**DATASET ROWS:**
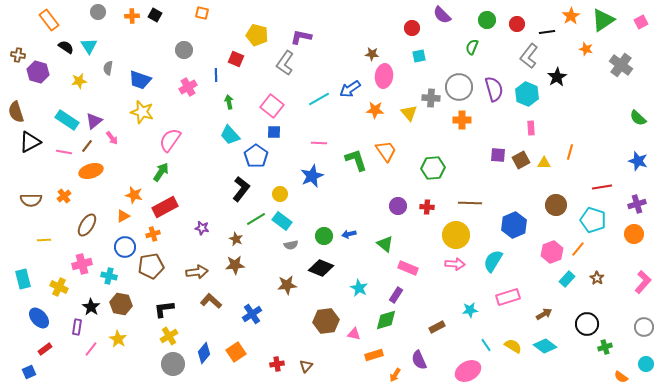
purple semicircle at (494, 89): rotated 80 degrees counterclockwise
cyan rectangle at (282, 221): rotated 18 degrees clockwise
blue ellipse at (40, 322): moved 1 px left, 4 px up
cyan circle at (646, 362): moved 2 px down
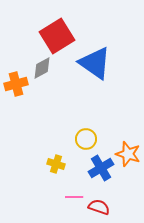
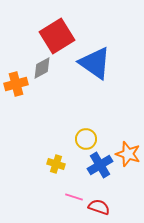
blue cross: moved 1 px left, 3 px up
pink line: rotated 18 degrees clockwise
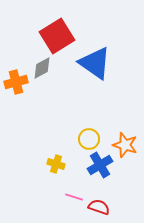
orange cross: moved 2 px up
yellow circle: moved 3 px right
orange star: moved 3 px left, 9 px up
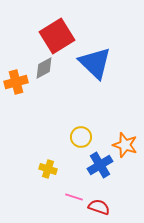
blue triangle: rotated 9 degrees clockwise
gray diamond: moved 2 px right
yellow circle: moved 8 px left, 2 px up
yellow cross: moved 8 px left, 5 px down
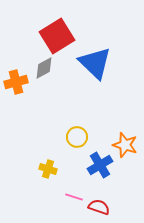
yellow circle: moved 4 px left
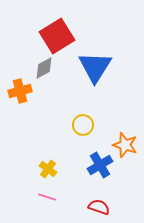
blue triangle: moved 4 px down; rotated 18 degrees clockwise
orange cross: moved 4 px right, 9 px down
yellow circle: moved 6 px right, 12 px up
yellow cross: rotated 18 degrees clockwise
pink line: moved 27 px left
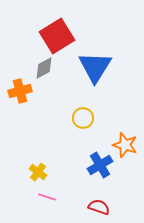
yellow circle: moved 7 px up
yellow cross: moved 10 px left, 3 px down
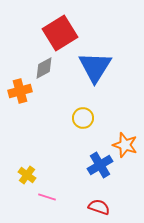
red square: moved 3 px right, 3 px up
yellow cross: moved 11 px left, 3 px down
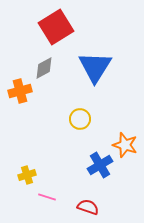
red square: moved 4 px left, 6 px up
yellow circle: moved 3 px left, 1 px down
yellow cross: rotated 36 degrees clockwise
red semicircle: moved 11 px left
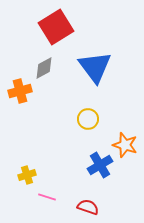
blue triangle: rotated 9 degrees counterclockwise
yellow circle: moved 8 px right
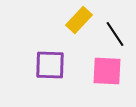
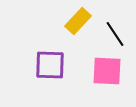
yellow rectangle: moved 1 px left, 1 px down
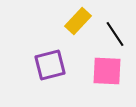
purple square: rotated 16 degrees counterclockwise
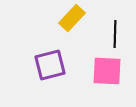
yellow rectangle: moved 6 px left, 3 px up
black line: rotated 36 degrees clockwise
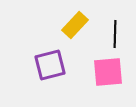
yellow rectangle: moved 3 px right, 7 px down
pink square: moved 1 px right, 1 px down; rotated 8 degrees counterclockwise
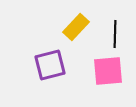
yellow rectangle: moved 1 px right, 2 px down
pink square: moved 1 px up
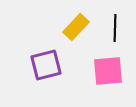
black line: moved 6 px up
purple square: moved 4 px left
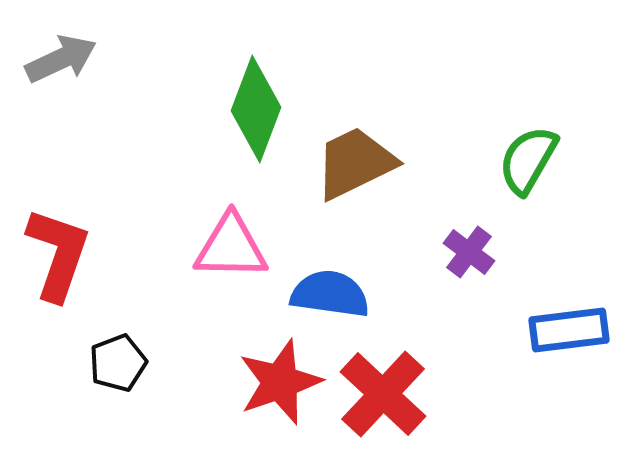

**TASK OBJECTIVE:**
Rewrite all of the entries above, changing every "yellow circle" to "green circle" and keeping everything else the same. Leave the pictures out of your answer.

**COMPLETE ANSWER:**
purple semicircle at (494, 89): rotated 80 degrees counterclockwise
cyan rectangle at (282, 221): rotated 18 degrees clockwise
blue ellipse at (40, 322): moved 1 px left, 4 px up
cyan circle at (646, 362): moved 2 px down
blue cross: moved 1 px left, 3 px up
pink line: rotated 18 degrees clockwise
orange cross: moved 2 px up
green circle: moved 3 px right
orange star: moved 3 px left, 9 px up
blue triangle: rotated 9 degrees clockwise
gray diamond: moved 2 px right
green circle: moved 8 px left, 2 px up
yellow cross: moved 8 px left, 5 px down
green circle: moved 4 px left
blue triangle: moved 4 px down; rotated 18 degrees clockwise
orange cross: moved 4 px right, 9 px down
green circle: moved 6 px right, 12 px up
yellow cross: rotated 18 degrees clockwise
pink line: moved 27 px left
green circle: moved 7 px up
yellow cross: moved 10 px left, 3 px down
red square: moved 3 px right, 3 px up
yellow cross: moved 11 px left, 3 px down
red square: moved 4 px left, 6 px up
green circle: moved 3 px left, 1 px down
yellow cross: rotated 36 degrees clockwise
red semicircle: moved 11 px left
blue triangle: rotated 9 degrees counterclockwise
green circle: moved 8 px right
yellow rectangle: moved 1 px left, 1 px down
purple square: rotated 16 degrees counterclockwise
yellow rectangle: moved 6 px left, 3 px up
black line: rotated 36 degrees clockwise
yellow rectangle: moved 3 px right, 7 px down
pink square: moved 1 px right, 1 px down; rotated 8 degrees counterclockwise
yellow rectangle: moved 1 px right, 2 px down
pink square: moved 1 px up
black line: moved 6 px up
purple square: moved 4 px left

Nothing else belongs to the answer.